--- PROBLEM STATEMENT ---
Give back the material unchanged. Begin at the line that has "butchers [592, 665]" and stop after its very last line.

• • • • •

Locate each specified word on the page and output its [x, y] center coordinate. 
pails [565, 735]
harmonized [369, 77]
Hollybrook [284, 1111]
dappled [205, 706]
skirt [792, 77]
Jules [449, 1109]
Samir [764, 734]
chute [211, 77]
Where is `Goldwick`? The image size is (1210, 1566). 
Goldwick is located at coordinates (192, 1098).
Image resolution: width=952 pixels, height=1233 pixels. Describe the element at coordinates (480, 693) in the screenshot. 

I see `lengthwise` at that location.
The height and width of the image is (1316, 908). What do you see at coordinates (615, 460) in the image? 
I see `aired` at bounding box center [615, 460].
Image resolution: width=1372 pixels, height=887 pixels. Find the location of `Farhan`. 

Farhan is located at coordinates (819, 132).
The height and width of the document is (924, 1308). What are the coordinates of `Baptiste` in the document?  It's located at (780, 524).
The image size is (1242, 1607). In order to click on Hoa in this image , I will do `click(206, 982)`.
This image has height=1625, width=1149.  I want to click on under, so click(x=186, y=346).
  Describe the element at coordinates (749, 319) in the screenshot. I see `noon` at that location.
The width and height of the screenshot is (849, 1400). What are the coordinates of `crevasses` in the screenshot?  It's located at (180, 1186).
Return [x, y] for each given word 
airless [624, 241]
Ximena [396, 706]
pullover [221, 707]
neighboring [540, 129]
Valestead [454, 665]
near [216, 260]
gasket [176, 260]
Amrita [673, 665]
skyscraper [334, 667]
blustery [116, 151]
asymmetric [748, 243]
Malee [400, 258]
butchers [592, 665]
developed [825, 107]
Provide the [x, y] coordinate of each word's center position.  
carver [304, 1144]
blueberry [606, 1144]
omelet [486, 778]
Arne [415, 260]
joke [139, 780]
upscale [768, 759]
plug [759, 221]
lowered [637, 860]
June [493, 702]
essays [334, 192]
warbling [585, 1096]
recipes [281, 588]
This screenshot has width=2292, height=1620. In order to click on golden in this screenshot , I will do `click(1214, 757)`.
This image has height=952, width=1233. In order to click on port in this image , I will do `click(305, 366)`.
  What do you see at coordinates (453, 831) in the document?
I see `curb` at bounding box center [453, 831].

• • • • •

--- EXERCISE SOLUTION ---
butchers [592, 665]
developed [825, 107]
Provide the [x, y] coordinate of each word's center position.  
carver [304, 1144]
blueberry [606, 1144]
omelet [486, 778]
Arne [415, 260]
joke [139, 780]
upscale [768, 759]
plug [759, 221]
lowered [637, 860]
June [493, 702]
essays [334, 192]
warbling [585, 1096]
recipes [281, 588]
This screenshot has width=2292, height=1620. In order to click on golden in this screenshot , I will do `click(1214, 757)`.
This image has height=952, width=1233. In order to click on port in this image , I will do `click(305, 366)`.
  What do you see at coordinates (453, 831) in the document?
I see `curb` at bounding box center [453, 831].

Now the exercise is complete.